Stored data
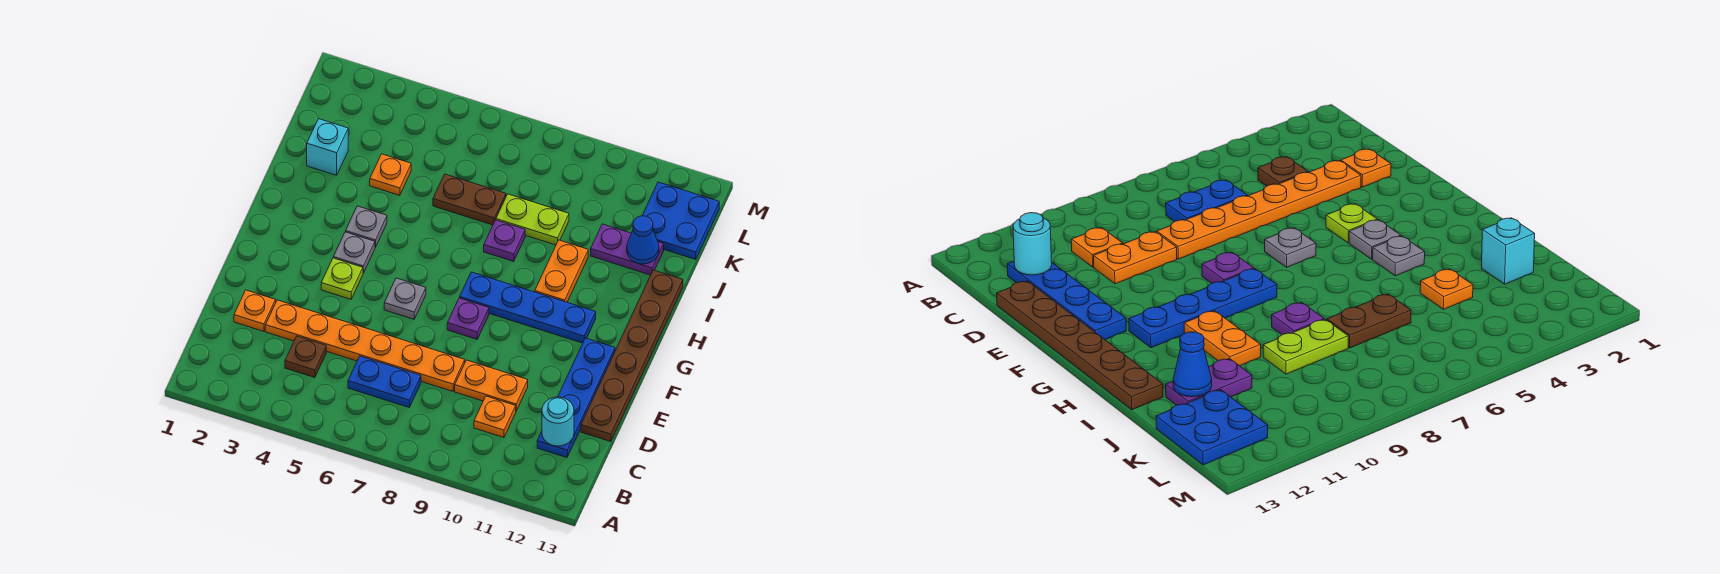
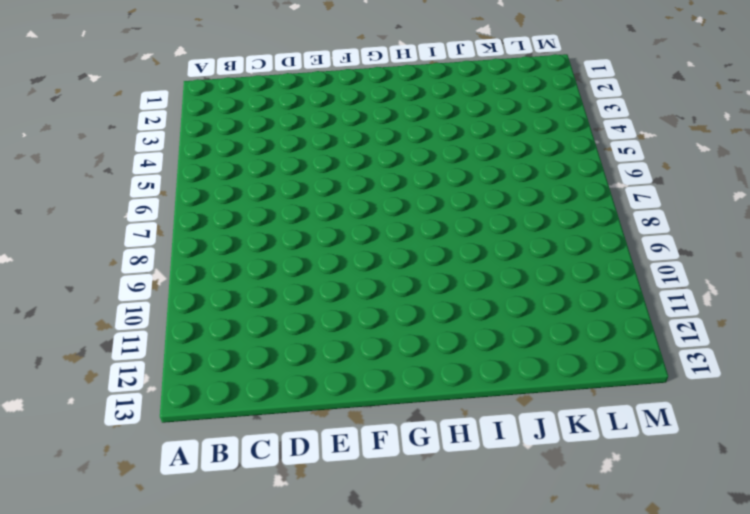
none -> brown plate C4 level 1
none -> blue plate C6:C7 level 1
none -> orange plate C10 level 1

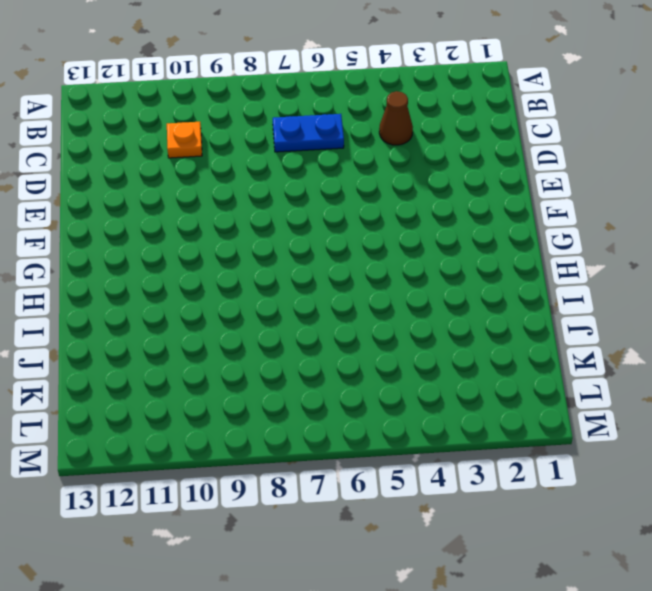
brown cone C4 level 1 -> brown plate C4 level 1
none -> blue plate C12:F12 level 1
none -> orange plate D2 level 1
none -> orange plate D3:D8 level 1

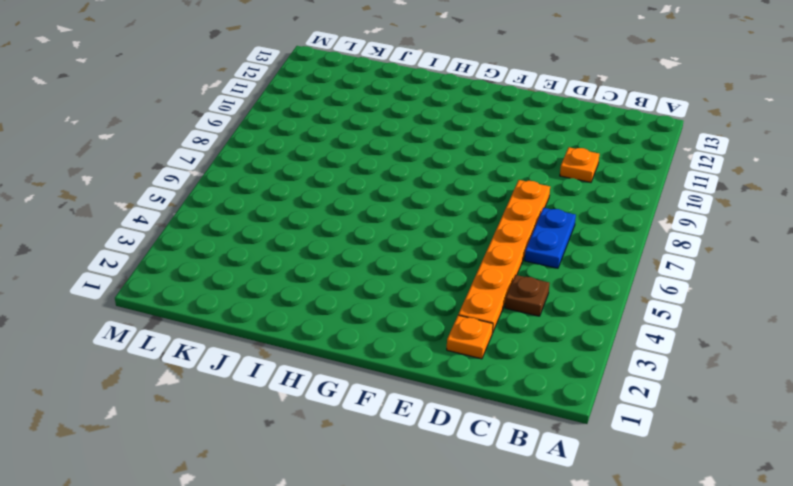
none -> blue plate C12:F12 level 1
none -> orange plate D9:D10 level 1
none -> brown plate D13:I13 level 1

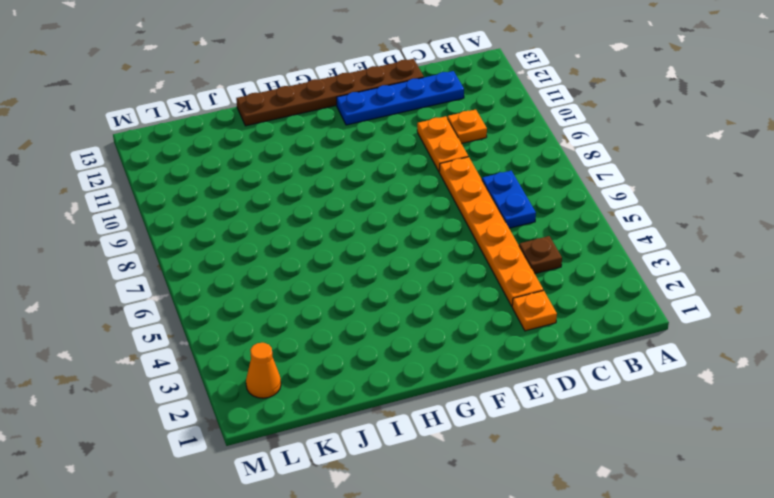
orange cone L2 level 1 -> none
none -> lime plate F4 level 1
none -> grey plate F6 level 1
none -> purple plate F8 level 1

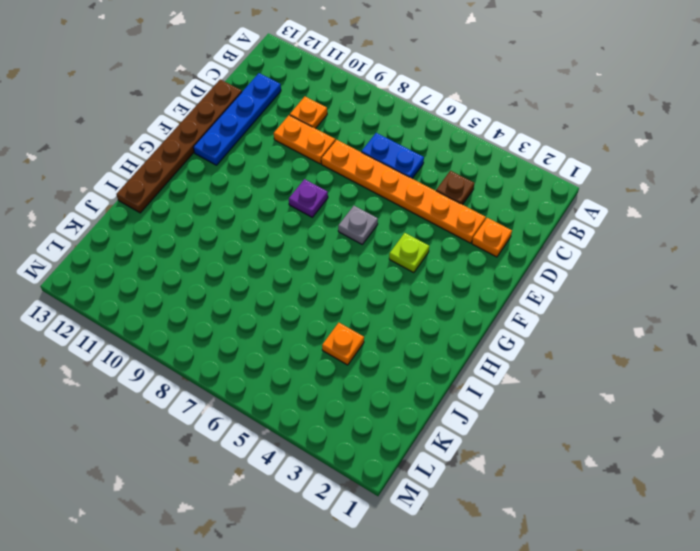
none -> grey plate G4 level 1
none -> blue plate G8:G11 level 1
none -> grey plate H4 level 1

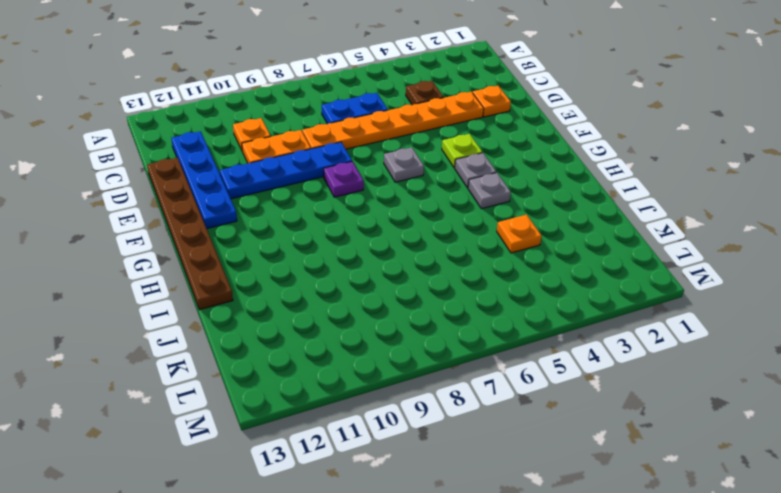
blue plate E8:E11 level 1 -> blue plate G8:G11 level 1
none -> orange plate H10:I10 level 1
none -> purple plate I8 level 1
none -> cyan brick J2 level 1

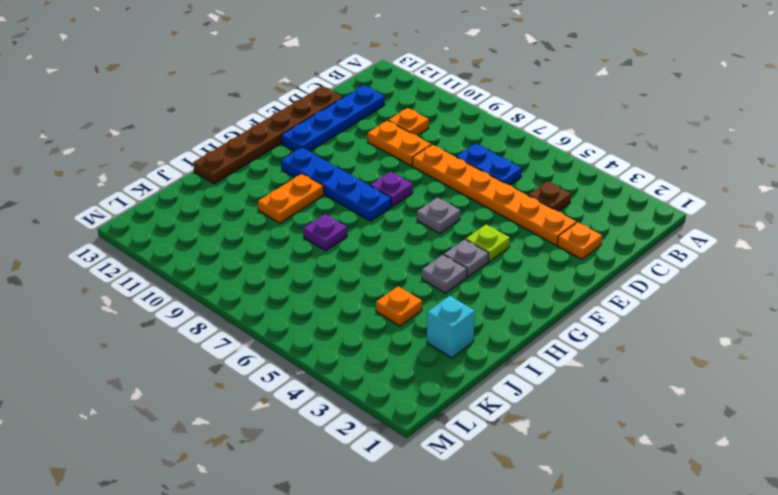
none -> brown plate J6:J7 level 1
none -> lime plate J8:J9 level 1
none -> purple plate J11:J12 level 1

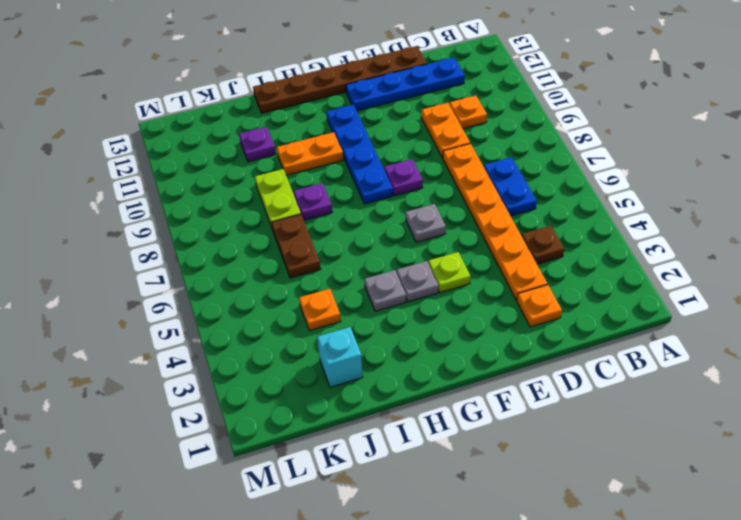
purple plate J11 level 1 -> purple plate J11:J12 level 1
none -> blue plate K12:L13 level 1
none -> cyan round brick C12 level 2
none -> blue cone J12 level 2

Exercise prompt
Your copy must repeat the data word for word and show none of its images.

Exercise result
none -> brown plate C4 level 1
none -> blue plate C6:C7 level 1
none -> orange plate C10 level 1

brown cone C4 level 1 -> brown plate C4 level 1
none -> blue plate C12:F12 level 1
none -> orange plate D2 level 1
none -> orange plate D3:D8 level 1

none -> blue plate C12:F12 level 1
none -> orange plate D9:D10 level 1
none -> brown plate D13:I13 level 1

orange cone L2 level 1 -> none
none -> lime plate F4 level 1
none -> grey plate F6 level 1
none -> purple plate F8 level 1

none -> grey plate G4 level 1
none -> blue plate G8:G11 level 1
none -> grey plate H4 level 1

blue plate E8:E11 level 1 -> blue plate G8:G11 level 1
none -> orange plate H10:I10 level 1
none -> purple plate I8 level 1
none -> cyan brick J2 level 1

none -> brown plate J6:J7 level 1
none -> lime plate J8:J9 level 1
none -> purple plate J11:J12 level 1

purple plate J11 level 1 -> purple plate J11:J12 level 1
none -> blue plate K12:L13 level 1
none -> cyan round brick C12 level 2
none -> blue cone J12 level 2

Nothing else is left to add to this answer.